**What this task involves**
Give the count of lines in the records below that contain "turquoise", and say nothing more.

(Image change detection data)
▬▬▬

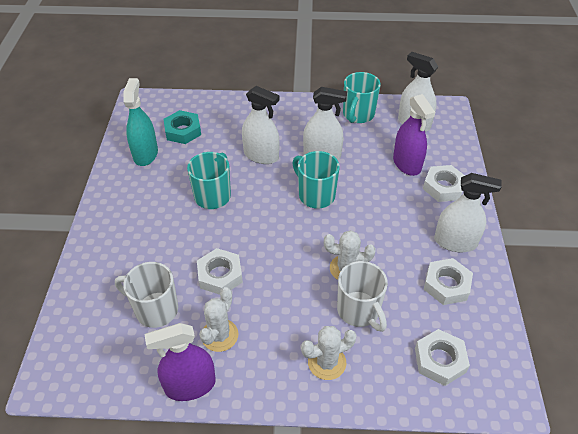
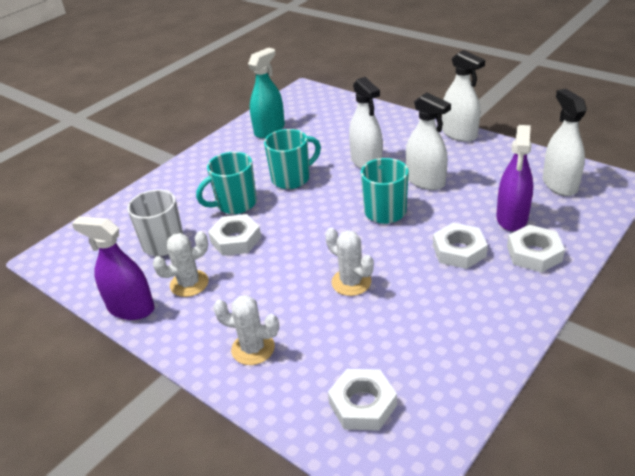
camera: 40 degrees right, 10 degrees down
(183, 131) = (317, 122): turquoise nut -> none
(358, 115) = (501, 158): turquoise mug -> turquoise mug (235, 204)
(359, 311) = (326, 322): white mug -> none
(446, 285) = (442, 342): white nut -> white nut (459, 250)
(455, 242) = (494, 308): white spray bottle -> white spray bottle (459, 134)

▬▬▬

**Exercise solution**
2